Dataset excerpts:
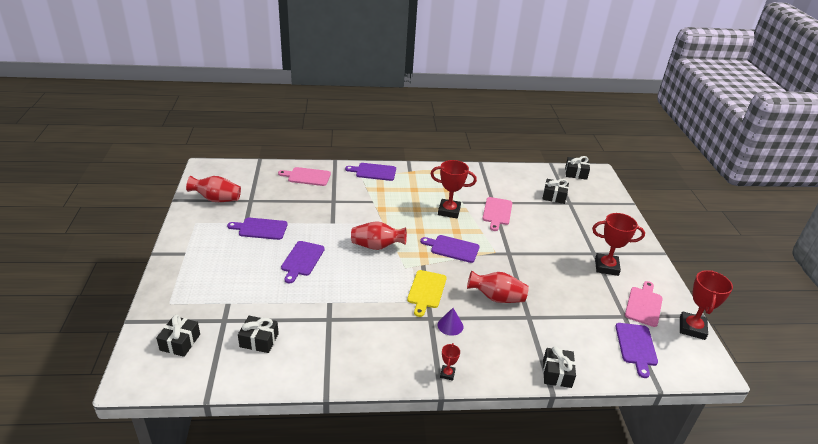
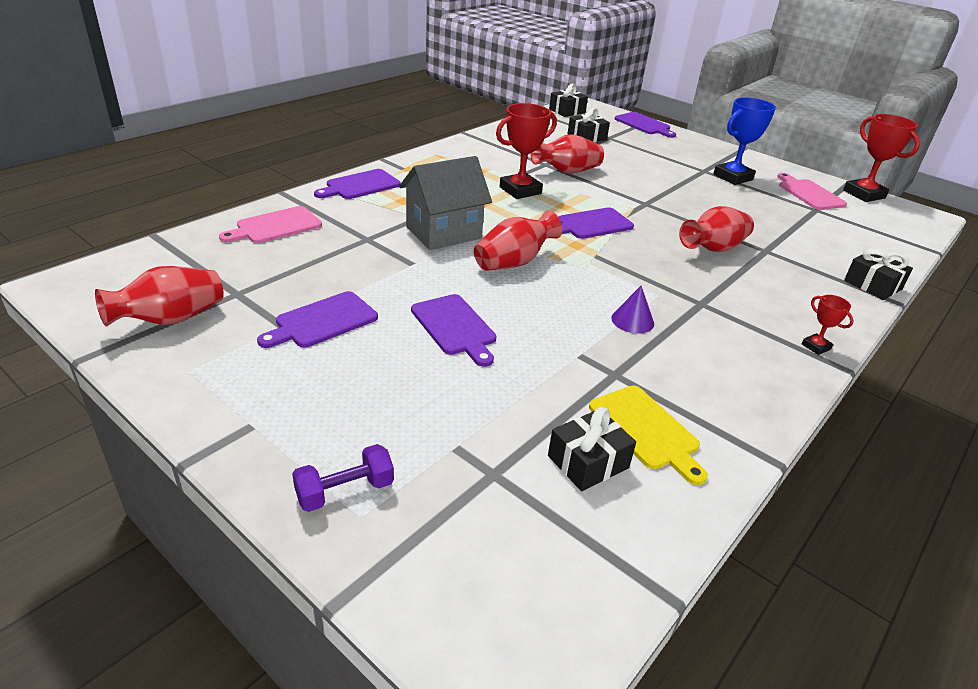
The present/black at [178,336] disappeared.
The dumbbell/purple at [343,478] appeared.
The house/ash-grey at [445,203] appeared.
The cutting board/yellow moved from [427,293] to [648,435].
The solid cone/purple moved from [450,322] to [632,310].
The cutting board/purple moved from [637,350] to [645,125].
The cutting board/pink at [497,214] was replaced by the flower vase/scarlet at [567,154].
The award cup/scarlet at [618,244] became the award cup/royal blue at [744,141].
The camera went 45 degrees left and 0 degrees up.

The problem →
What is needed is every line of the records above that contains the word "board".

Output →
The cutting board/yellow moved from [427,293] to [648,435].
The cutting board/purple moved from [637,350] to [645,125].
The cutting board/pink at [497,214] was replaced by the flower vase/scarlet at [567,154].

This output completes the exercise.